━━━━━ Dataset records ━━━━━

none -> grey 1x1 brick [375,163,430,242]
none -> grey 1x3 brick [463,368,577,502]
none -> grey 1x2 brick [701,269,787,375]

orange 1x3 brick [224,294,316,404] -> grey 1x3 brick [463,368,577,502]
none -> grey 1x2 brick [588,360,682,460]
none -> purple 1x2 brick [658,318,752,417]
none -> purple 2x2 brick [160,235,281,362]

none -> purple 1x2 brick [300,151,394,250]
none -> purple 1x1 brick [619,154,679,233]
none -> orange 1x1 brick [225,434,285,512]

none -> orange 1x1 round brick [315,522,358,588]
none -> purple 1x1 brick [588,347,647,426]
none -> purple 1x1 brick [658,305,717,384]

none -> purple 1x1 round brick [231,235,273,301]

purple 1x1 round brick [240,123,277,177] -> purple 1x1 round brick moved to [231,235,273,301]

━━━━━
━━━━━ Dataset records ━━━━━

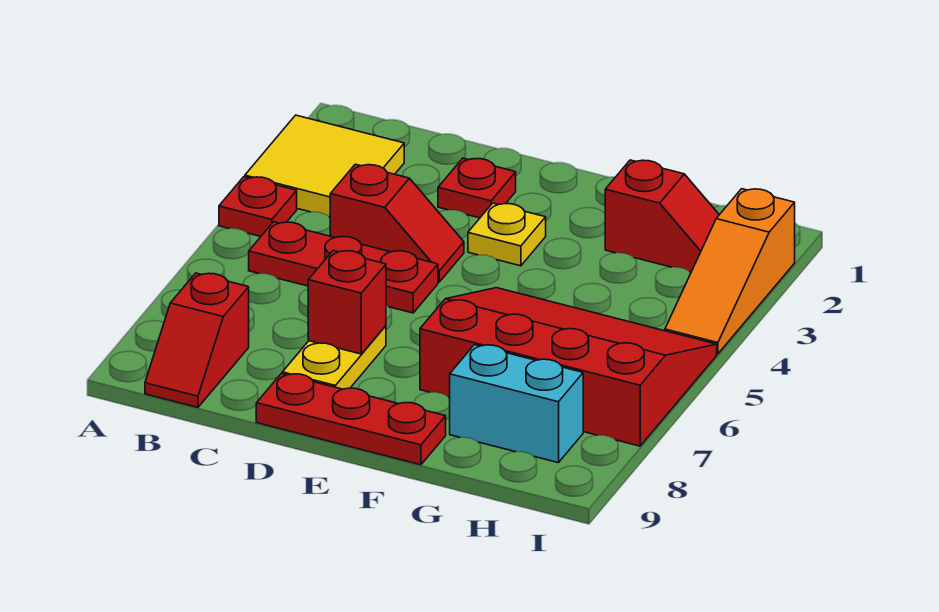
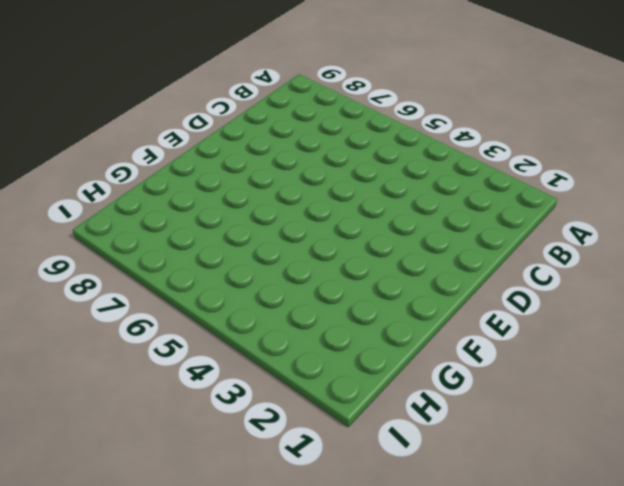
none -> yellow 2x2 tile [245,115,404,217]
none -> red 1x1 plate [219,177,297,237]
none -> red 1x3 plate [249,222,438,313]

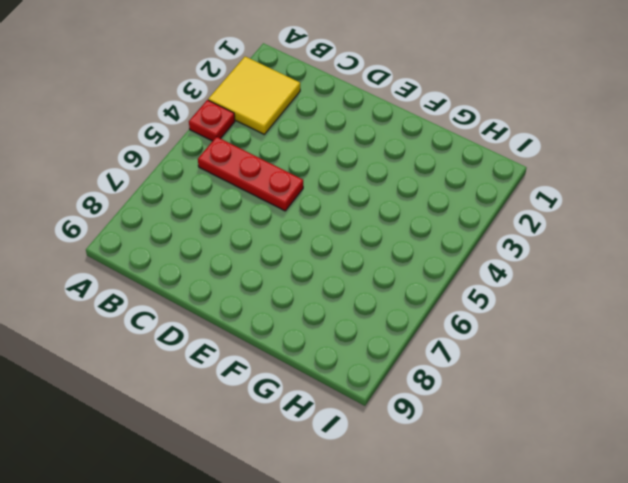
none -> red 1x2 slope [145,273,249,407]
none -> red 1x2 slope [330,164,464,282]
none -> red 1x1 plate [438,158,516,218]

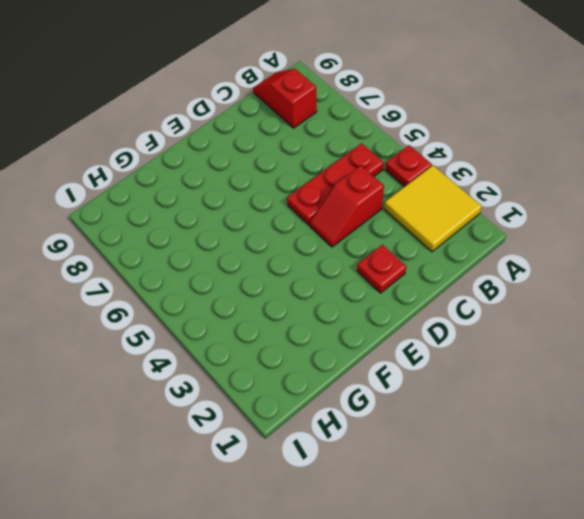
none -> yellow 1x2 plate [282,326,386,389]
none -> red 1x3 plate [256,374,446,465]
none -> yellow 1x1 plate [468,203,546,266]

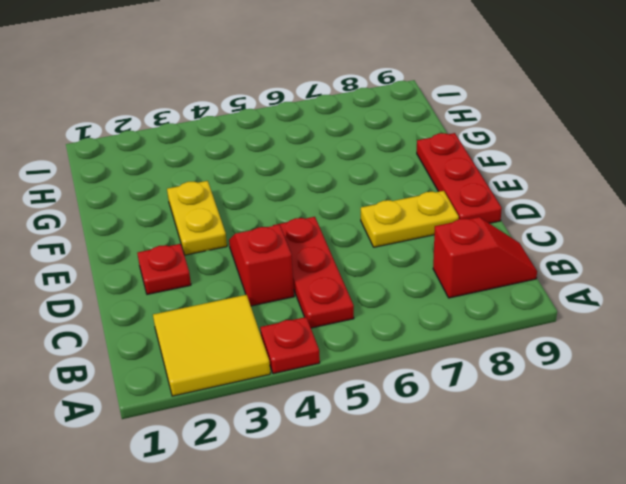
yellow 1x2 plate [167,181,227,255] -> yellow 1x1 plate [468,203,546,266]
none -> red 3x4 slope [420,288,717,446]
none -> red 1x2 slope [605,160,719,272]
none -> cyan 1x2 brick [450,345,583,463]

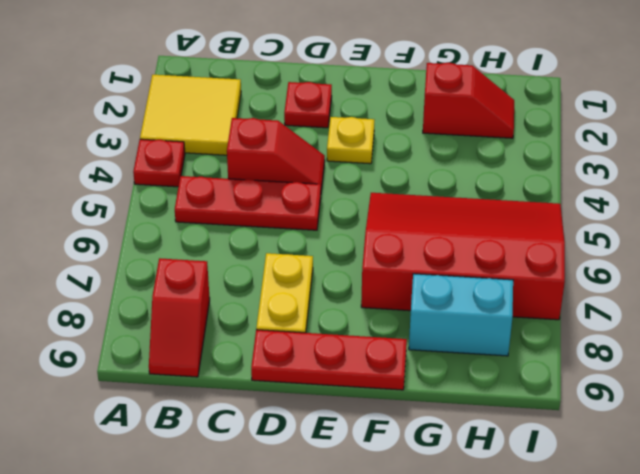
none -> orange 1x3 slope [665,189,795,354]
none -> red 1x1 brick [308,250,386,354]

━━━━━

- [The problem]
The response should be the listing above, limited to the lines between the one holding "none -> purple 2x2 brick [160,235,281,362]" and the one holding "purple 1x1 round brick [240,123,277,177]", inclusive, reproduced exactly.

- [Written response]
none -> purple 2x2 brick [160,235,281,362]

none -> purple 1x2 brick [300,151,394,250]
none -> purple 1x1 brick [619,154,679,233]
none -> orange 1x1 brick [225,434,285,512]

none -> orange 1x1 round brick [315,522,358,588]
none -> purple 1x1 brick [588,347,647,426]
none -> purple 1x1 brick [658,305,717,384]

none -> purple 1x1 round brick [231,235,273,301]

purple 1x1 round brick [240,123,277,177] -> purple 1x1 round brick moved to [231,235,273,301]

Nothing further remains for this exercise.